> _WHAT IS BEING ASKED_: Could you write out every entry exactly as it stands?

> _SUPPLIED MATERIAL_:
------

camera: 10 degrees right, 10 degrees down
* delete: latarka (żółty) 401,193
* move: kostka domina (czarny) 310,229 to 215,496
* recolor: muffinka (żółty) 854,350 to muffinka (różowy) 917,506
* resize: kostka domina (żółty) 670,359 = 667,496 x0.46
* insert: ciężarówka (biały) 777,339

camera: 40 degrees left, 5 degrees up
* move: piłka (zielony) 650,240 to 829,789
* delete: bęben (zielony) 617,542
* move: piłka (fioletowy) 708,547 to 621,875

------

> _WRITTEN SOLUTION_:
camera: 10 degrees right, 10 degrees down
* delete: latarka (żółty) 401,193
* move: kostka domina (czarny) 310,229 to 215,496
* recolor: muffinka (żółty) 854,350 to muffinka (różowy) 917,506
* resize: kostka domina (żółty) 670,359 = 667,496 x0.46
* insert: ciężarówka (biały) 777,339

camera: 40 degrees left, 5 degrees up
* move: piłka (zielony) 650,240 to 829,789
* delete: bęben (zielony) 617,542
* move: piłka (fioletowy) 708,547 to 621,875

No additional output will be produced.